··· DATA RECORDS

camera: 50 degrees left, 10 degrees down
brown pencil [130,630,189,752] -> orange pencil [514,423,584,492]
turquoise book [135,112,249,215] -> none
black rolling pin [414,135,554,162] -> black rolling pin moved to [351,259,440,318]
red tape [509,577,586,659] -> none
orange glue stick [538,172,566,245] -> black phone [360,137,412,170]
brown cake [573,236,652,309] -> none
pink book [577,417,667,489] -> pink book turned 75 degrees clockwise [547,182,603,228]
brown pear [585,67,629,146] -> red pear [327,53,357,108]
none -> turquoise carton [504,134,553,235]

······

All lines from the one containing "pink book [577,417,667,489]" to the last line above should be reproduced exactly, and no other lines should be given.

pink book [577,417,667,489] -> pink book turned 75 degrees clockwise [547,182,603,228]
brown pear [585,67,629,146] -> red pear [327,53,357,108]
none -> turquoise carton [504,134,553,235]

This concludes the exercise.